- _WHAT THE EXERCISE ASKS_
Only one span is wanted from the lines below: from the one with "grey 1x1 round brick [227,334,265,392]" up to and including the one with "brown 1x1 brick [179,214,223,264] -> none". Copy it exactly, without images.
BEGIN INPUT
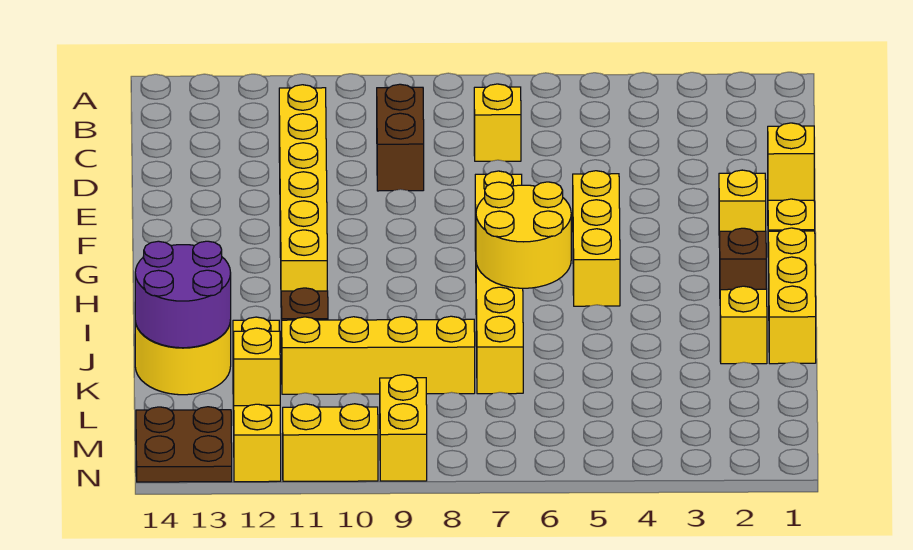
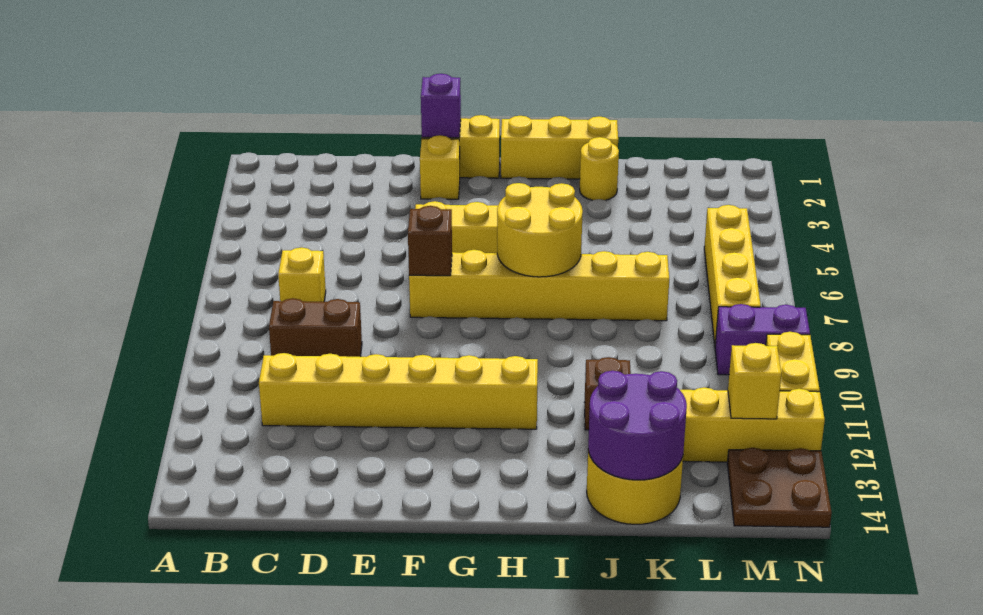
yellow 1x1 brick [768,123,814,200] -> purple 1x1 brick [421,74,461,138]
brown 1x1 brick [720,228,766,290] -> brown 1x1 brick moved to [408,206,452,276]
yellow 1x1 brick [720,286,767,364] -> yellow 1x1 round brick [580,137,619,200]
yellow 1x4 brick [282,316,475,394] -> yellow 1x4 brick moved to [704,205,761,343]
yellow 1x2 brick [380,375,427,481] -> purple 1x2 brick [715,304,810,375]

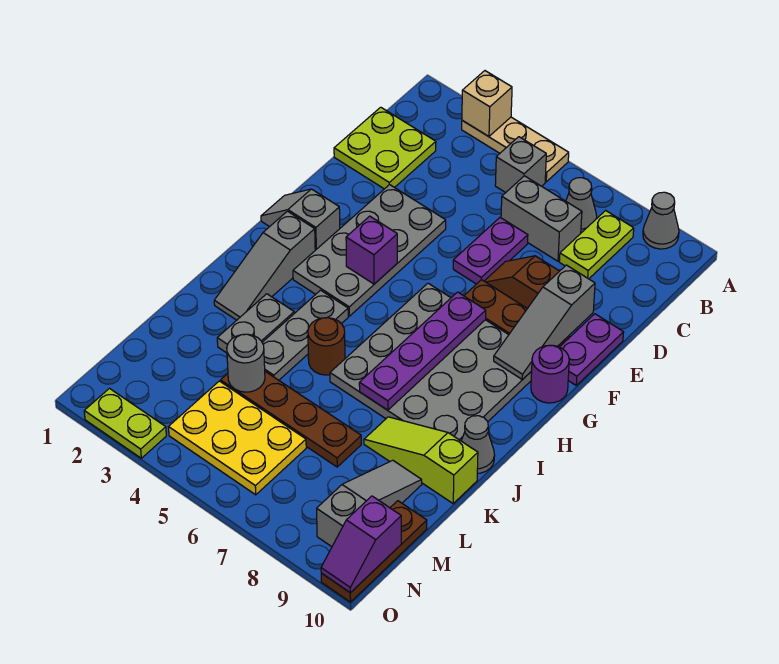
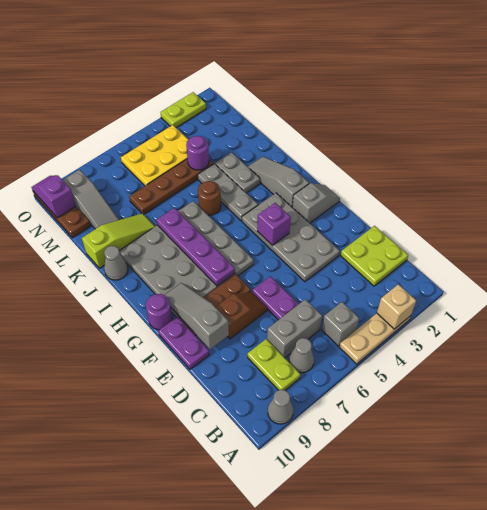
grey 1x1 round brick [227,334,265,392] -> purple 1x1 round brick [186,136,209,170]

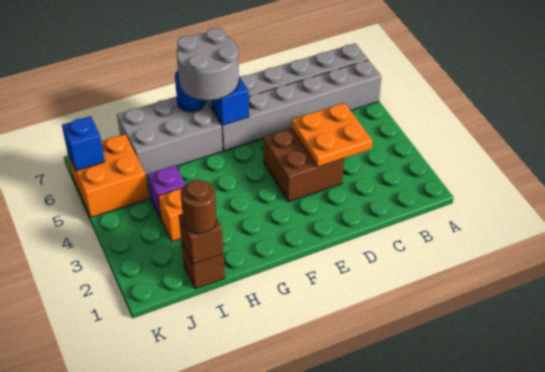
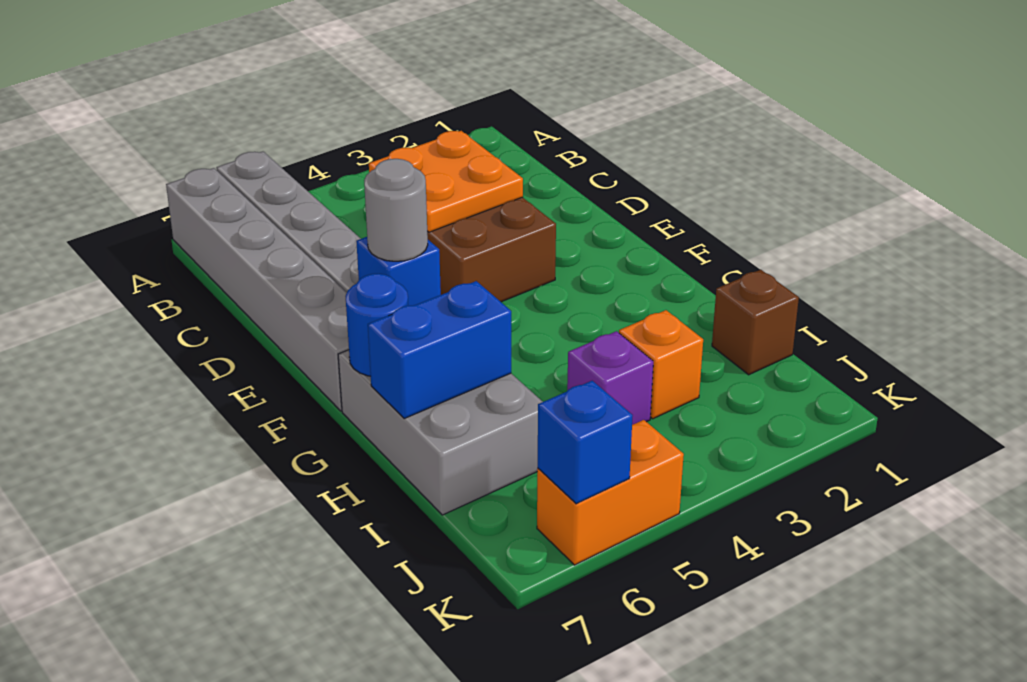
grey 2x2 round brick [177,28,239,100] -> grey 1x1 round brick [364,159,428,261]
none -> blue 1x2 brick [368,281,511,418]
brown 1x1 brick [179,214,223,264] -> none
brown 1x1 round brick [181,180,217,234] -> none
orange 2x2 brick [68,134,149,217] -> orange 1x2 brick [537,420,684,565]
END INPUT
- _EXPECTED OUTPUT_
grey 1x1 round brick [227,334,265,392] -> purple 1x1 round brick [186,136,209,170]

grey 2x2 round brick [177,28,239,100] -> grey 1x1 round brick [364,159,428,261]
none -> blue 1x2 brick [368,281,511,418]
brown 1x1 brick [179,214,223,264] -> none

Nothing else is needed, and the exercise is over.